## WORK INSTRUCTIONS
Looking at the data, count the lines where the word "orange" occurs and answer with only the number.

## SUPPLIED INFORMATION
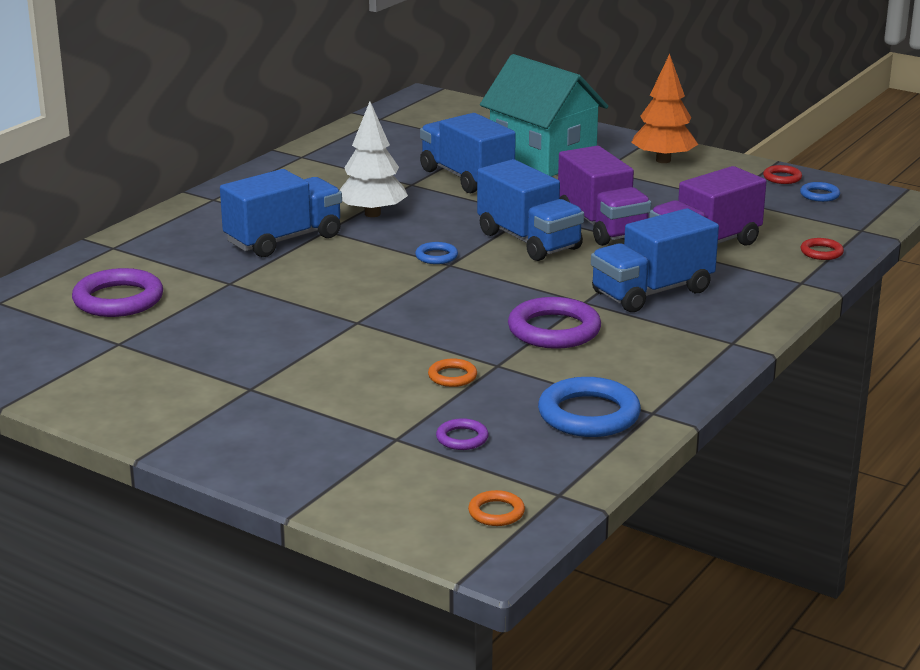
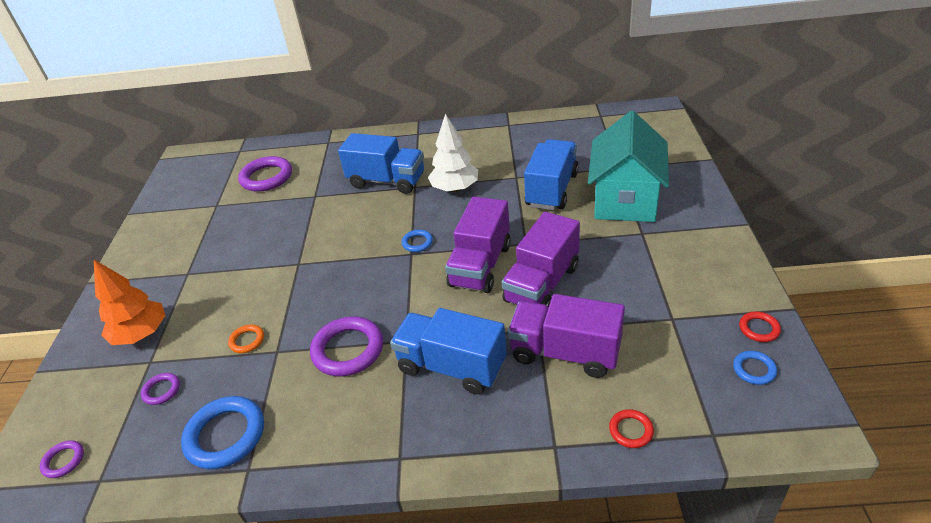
camera: 60 degrees right, 15 degrees up
(496, 512) = (64, 461): orange ring -> purple ring
(529, 241) = (480, 265): blue truck -> purple truck
(663, 160) = (700, 251): orange tree -> orange tree (141, 334)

## SOLUTION FOR THIS PROBLEM
2